* **Task item**
Could you write out, word for word, only the lines from the one containing "R114: none -> 3.3k (OUT, SUM)" through the last line of the data below?

------------------------

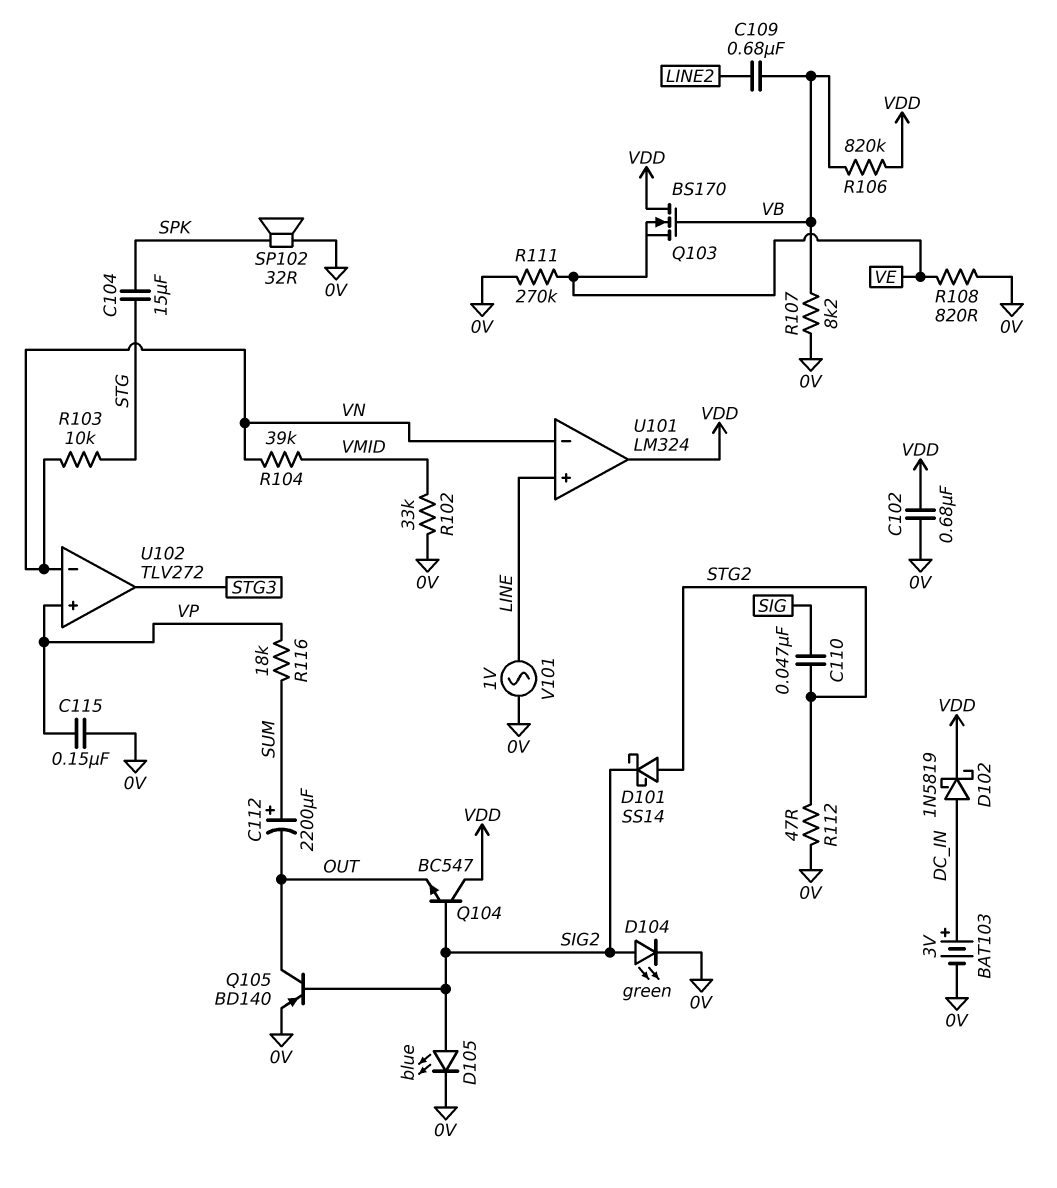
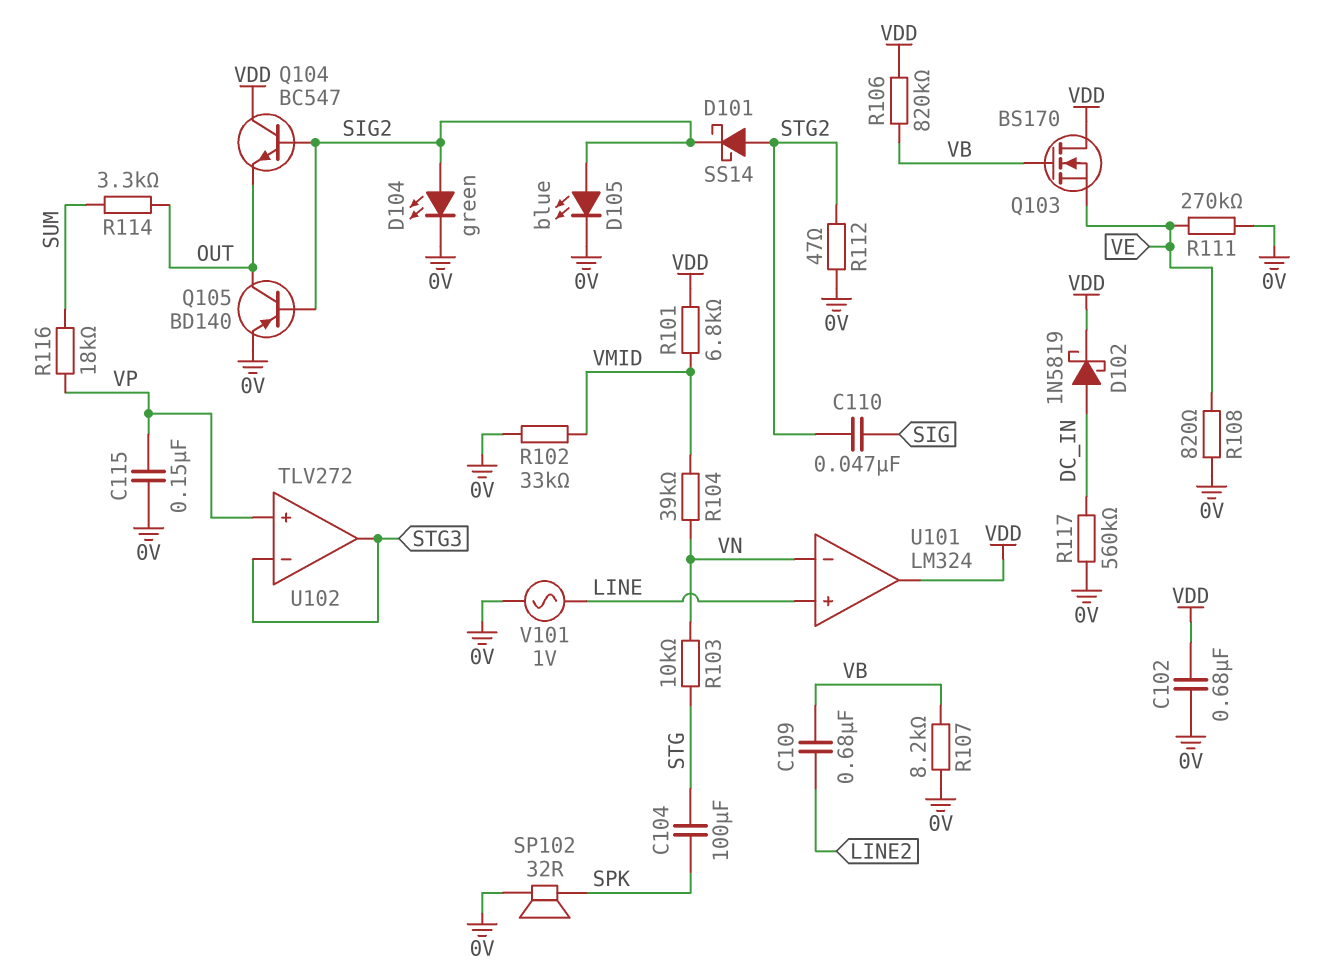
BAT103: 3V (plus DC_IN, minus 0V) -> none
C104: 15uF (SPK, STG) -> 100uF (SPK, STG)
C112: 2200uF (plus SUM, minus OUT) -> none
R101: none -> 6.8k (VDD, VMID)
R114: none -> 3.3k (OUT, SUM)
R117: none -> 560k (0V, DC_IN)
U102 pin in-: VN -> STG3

------------------------

* **Task answer**
R114: none -> 3.3k (OUT, SUM)
R117: none -> 560k (0V, DC_IN)
U102 pin in-: VN -> STG3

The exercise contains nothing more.